### Data shown

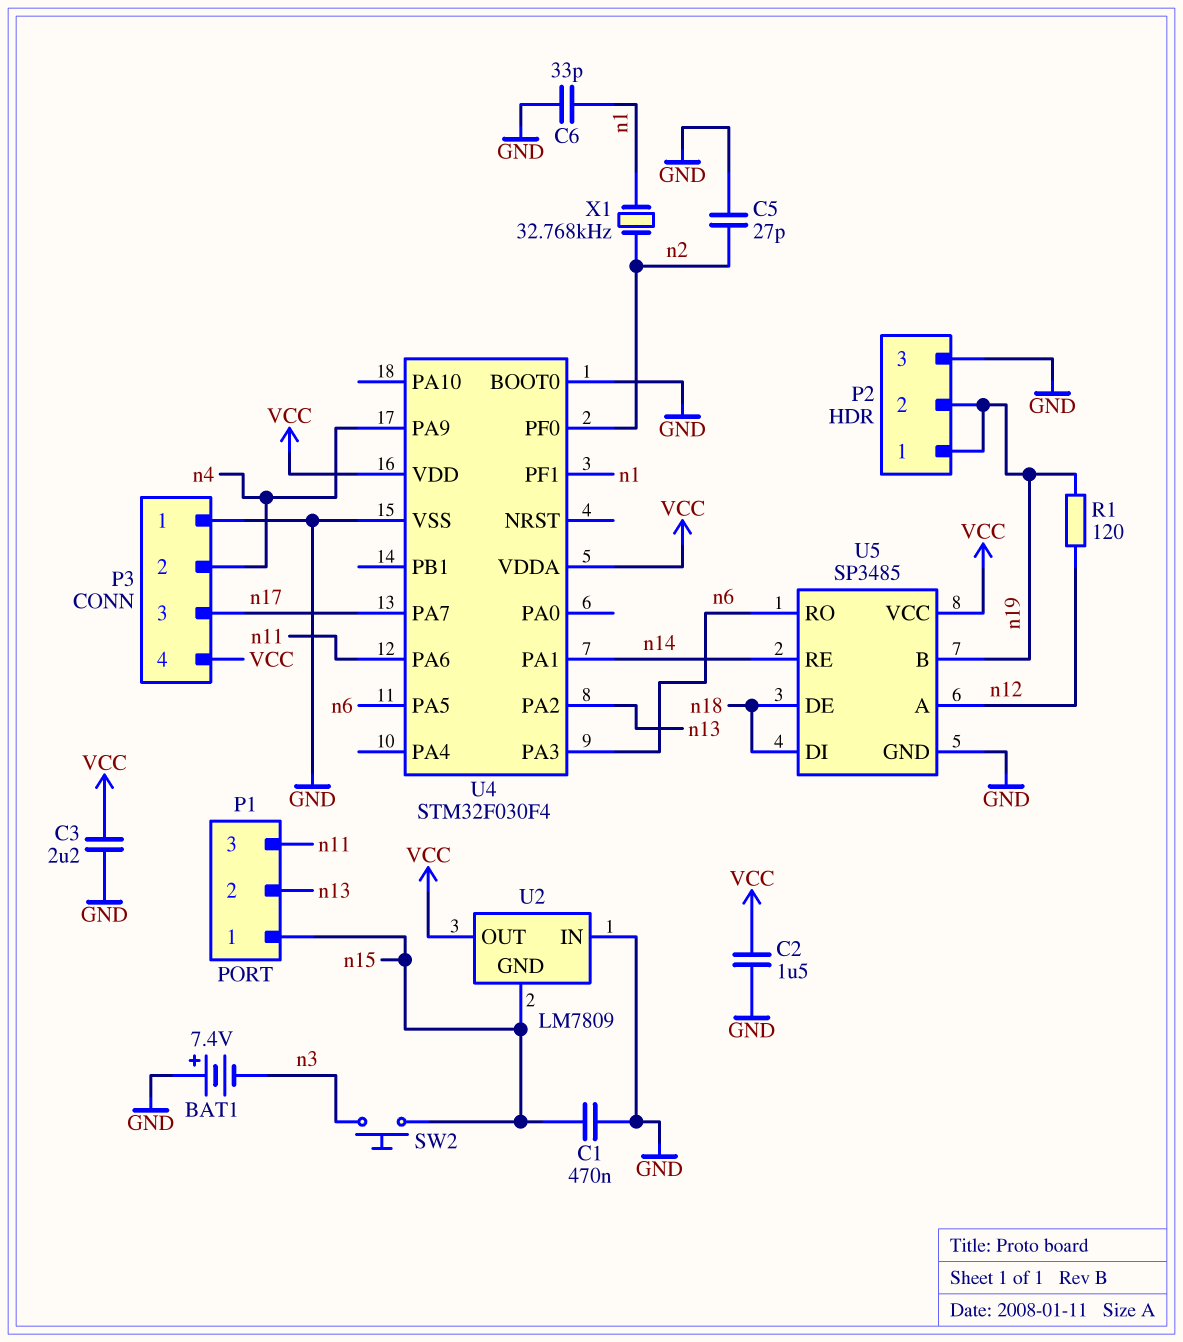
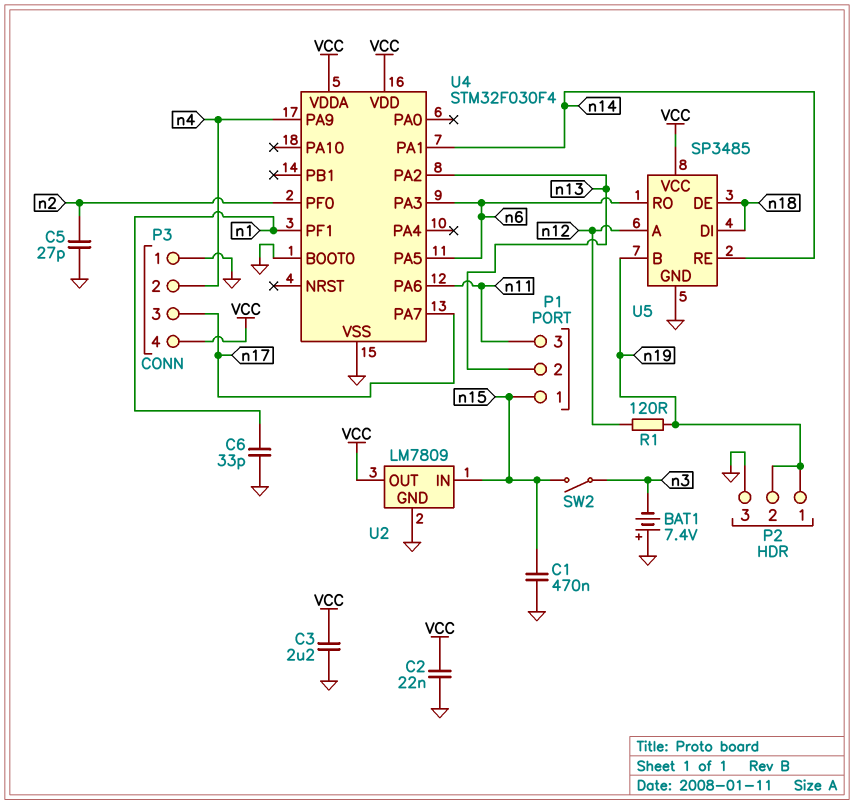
C2: 1.5uF (GND, VCC) -> 22nF (GND, VCC)
SW2: button (n3, n15) -> switch (n3, n15)
U2 pin GND: n15 -> GND
U2 pin IN: GND -> n15
X1: 32.768kHz (n1, n2) -> none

######

▶ **Required work**: The preceding entries are to be returned verbatim, with every picture excluded.

▶ **Worked solution**:
C2: 1.5uF (GND, VCC) -> 22nF (GND, VCC)
SW2: button (n3, n15) -> switch (n3, n15)
U2 pin GND: n15 -> GND
U2 pin IN: GND -> n15
X1: 32.768kHz (n1, n2) -> none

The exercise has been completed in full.